[Object tracking records]
• • •

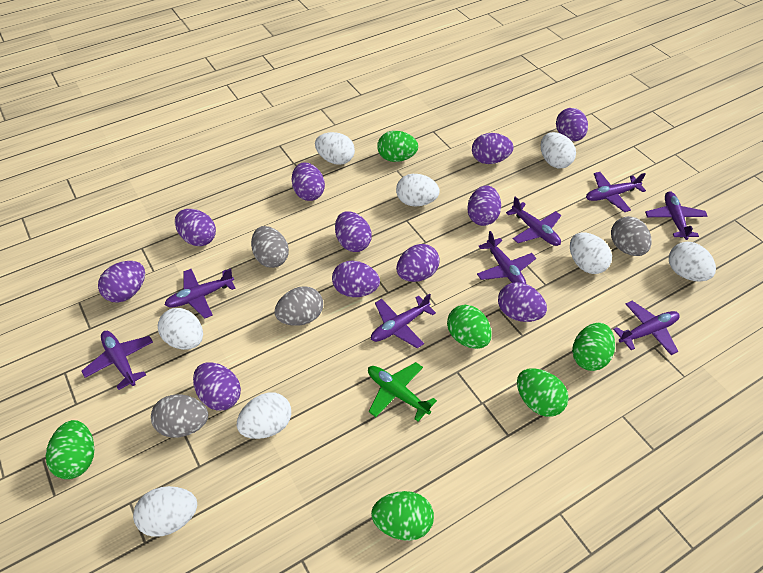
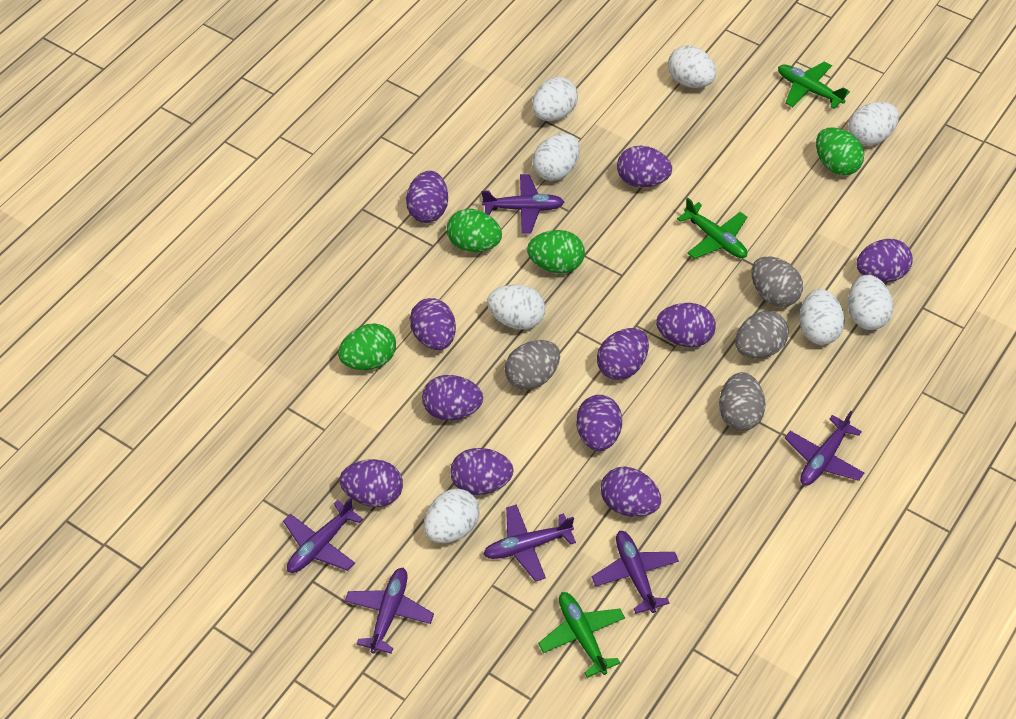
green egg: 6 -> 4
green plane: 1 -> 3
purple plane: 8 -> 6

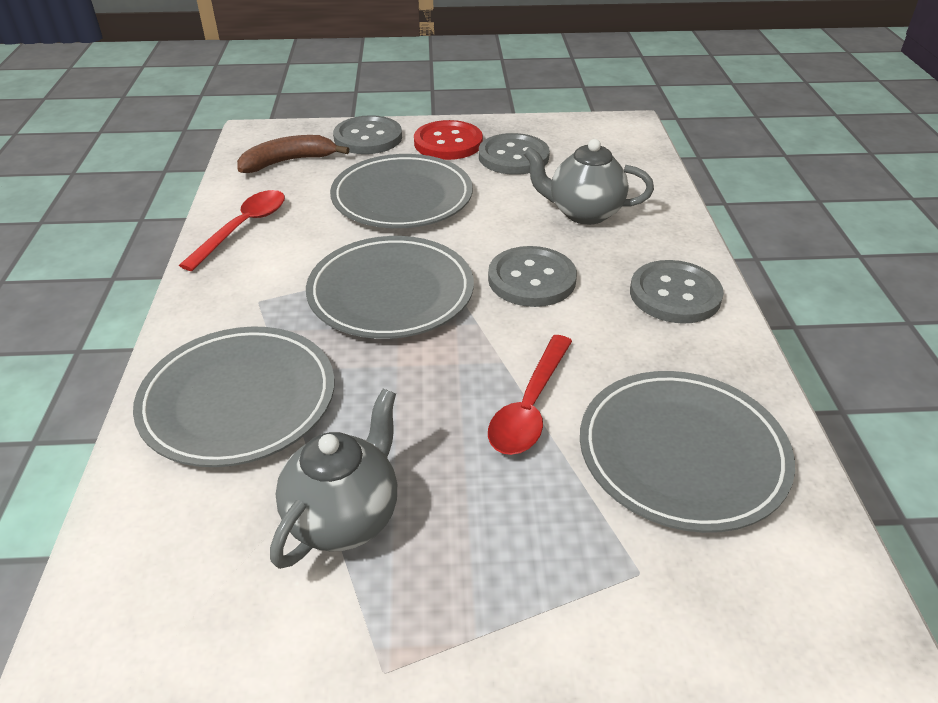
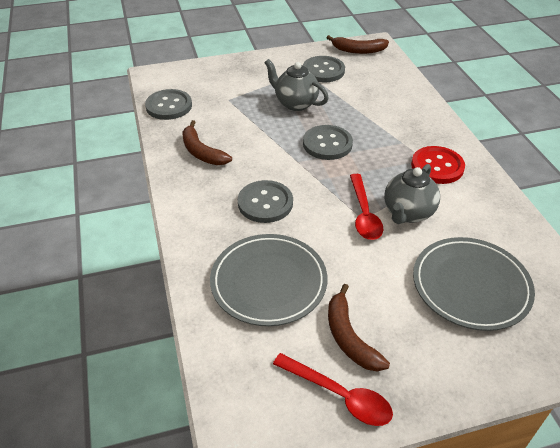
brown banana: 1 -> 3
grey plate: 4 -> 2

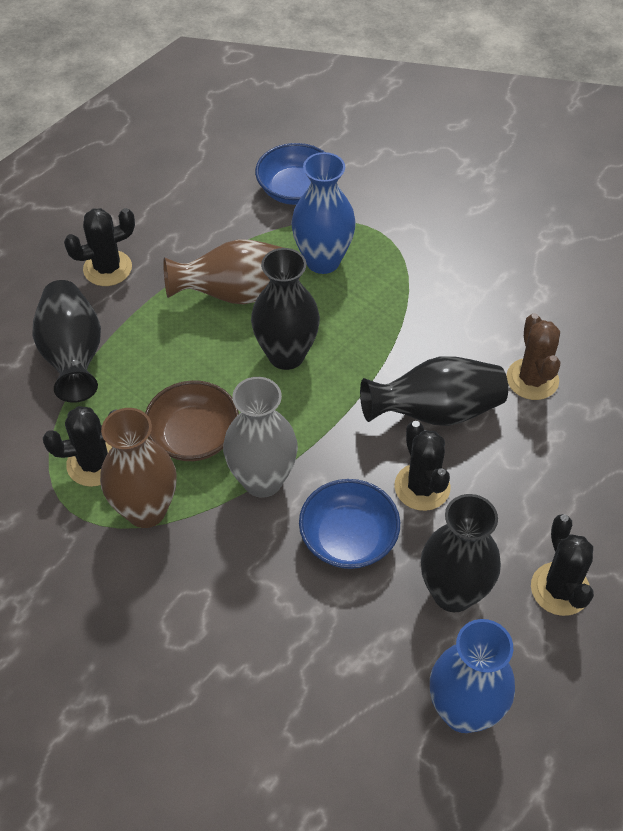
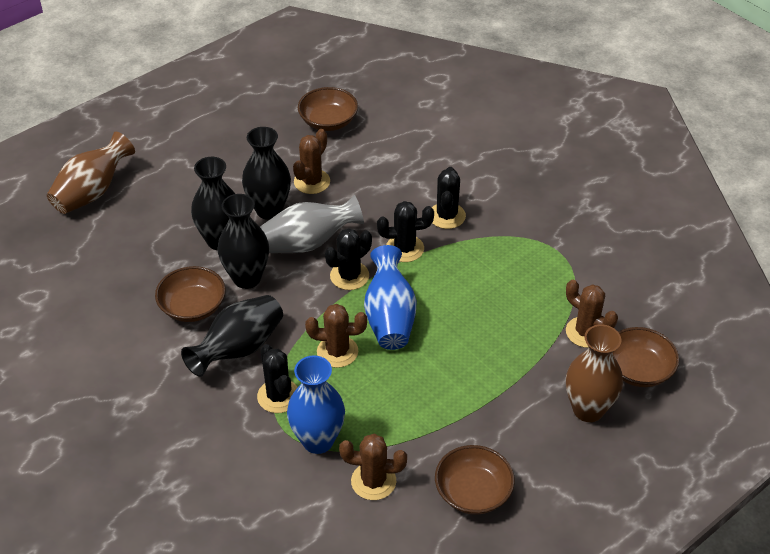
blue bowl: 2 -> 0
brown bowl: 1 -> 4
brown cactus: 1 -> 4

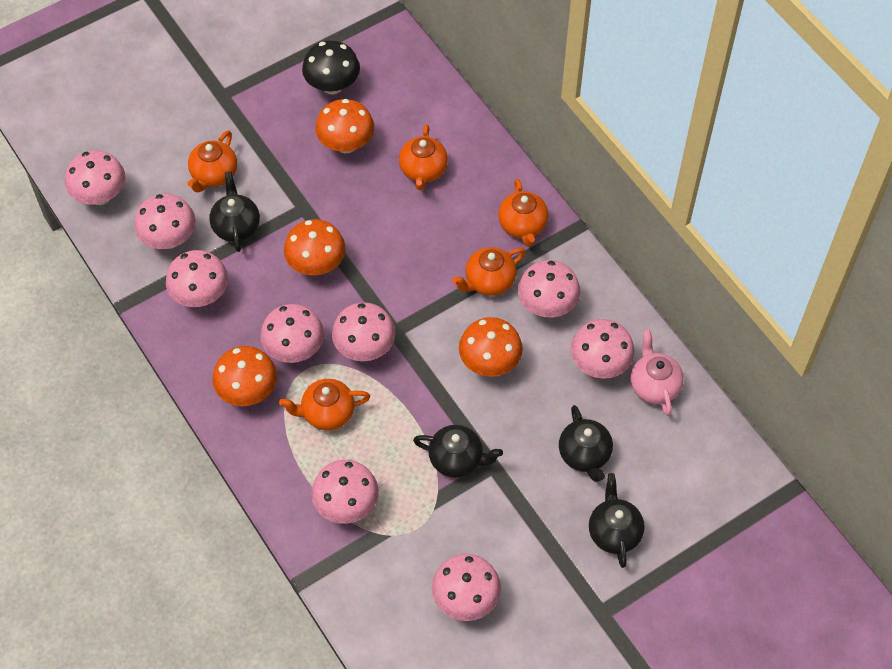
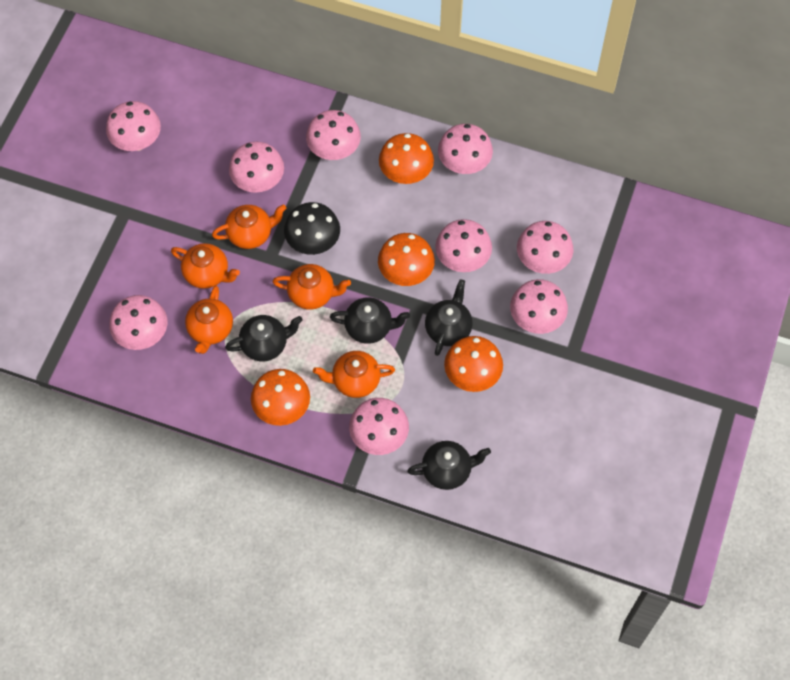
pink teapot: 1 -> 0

• • •

## EXERCISE REQUIREMENTS
All the records need to be retyped word for word, except for the pictures.

## REPLY
green egg: 6 -> 4
green plane: 1 -> 3
purple plane: 8 -> 6

brown banana: 1 -> 3
grey plate: 4 -> 2

blue bowl: 2 -> 0
brown bowl: 1 -> 4
brown cactus: 1 -> 4

pink teapot: 1 -> 0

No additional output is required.